• Record excerpts:
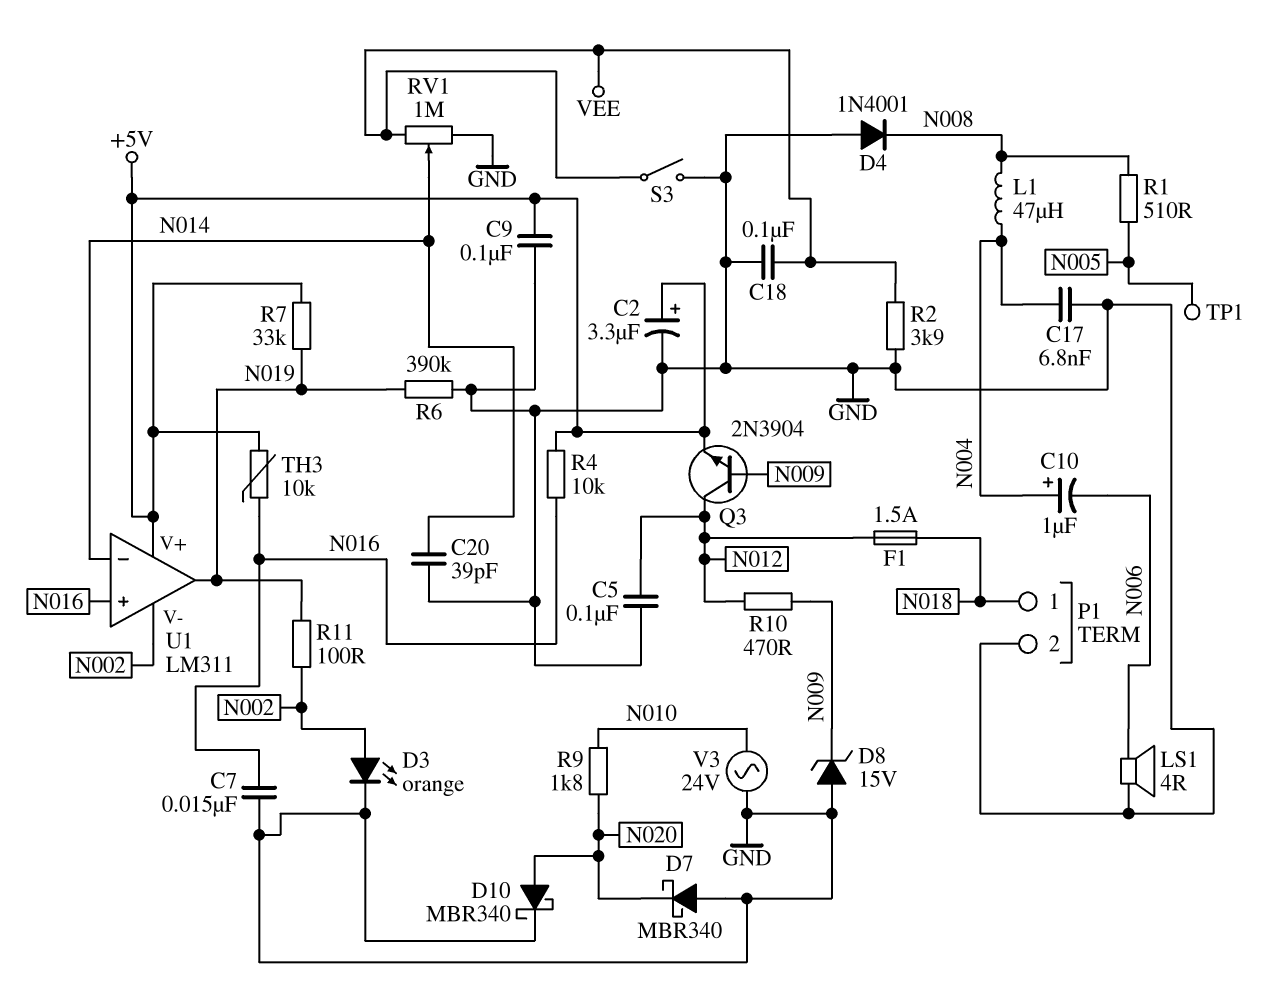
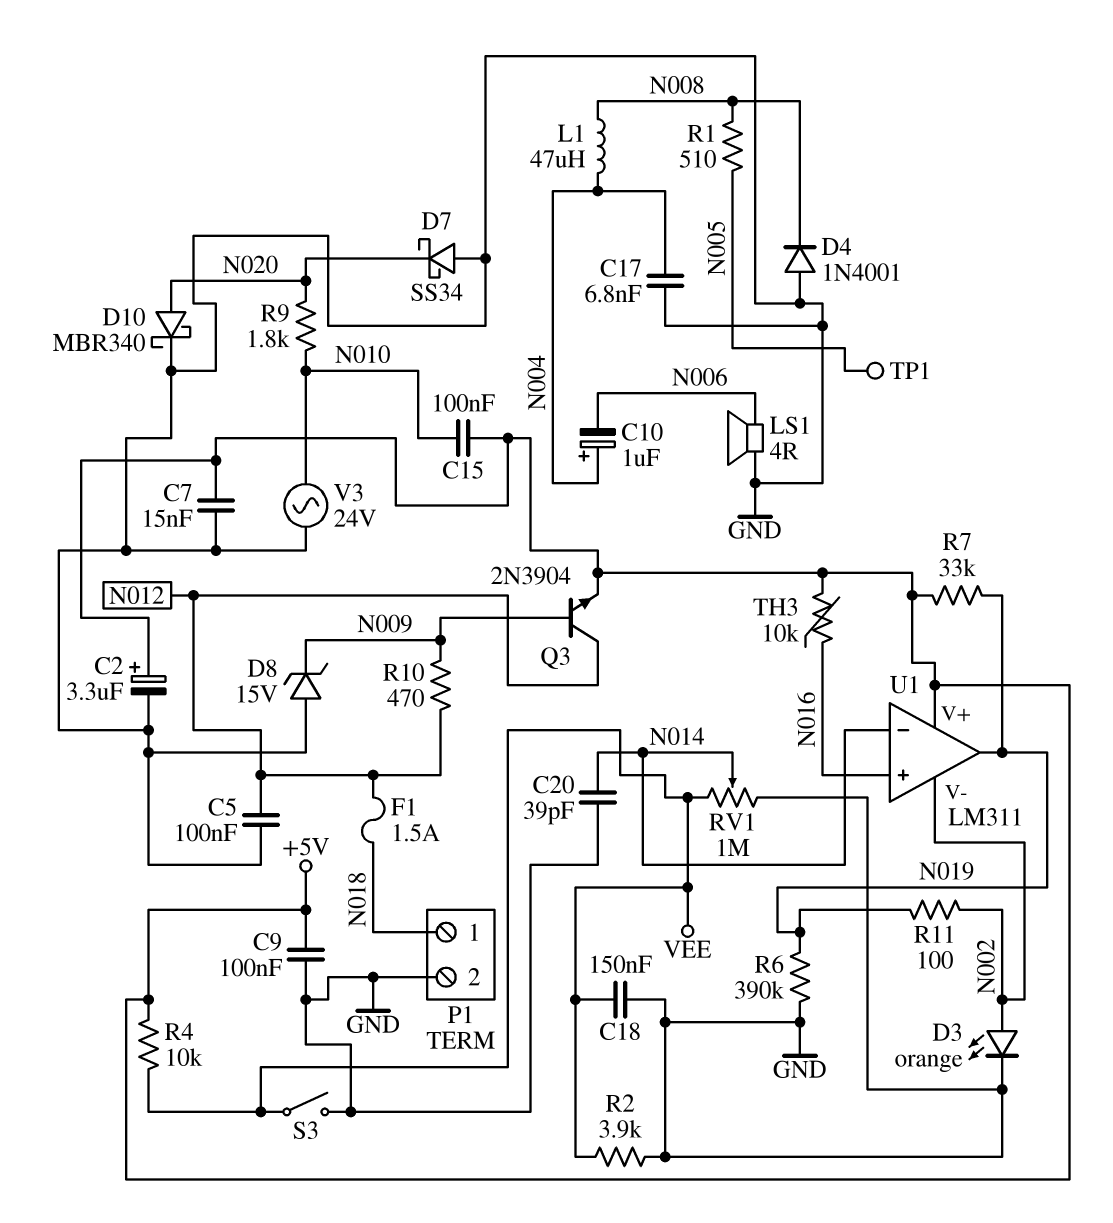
C7: 15nF (GND, N016) -> 15nF (+5V, GND)
C15: none -> 100nF (+5V, N010)
C18: 100nF (GND, VEE) -> 150nF (GND, VEE)
D7: schottky MBR340 (A GND, K N020) -> schottky SS34 (A GND, K N020)
R4: 10k (+5V, N016) -> 10k (+5V, VEE)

• About this task: Nothing but the lines from the one holding "C18: 100nF (GND, VEE) -> 150nF (GND, VEE)" to the end of the entries should be output, each exactly as it appears.

• Output of the task:
C18: 100nF (GND, VEE) -> 150nF (GND, VEE)
D7: schottky MBR340 (A GND, K N020) -> schottky SS34 (A GND, K N020)
R4: 10k (+5V, N016) -> 10k (+5V, VEE)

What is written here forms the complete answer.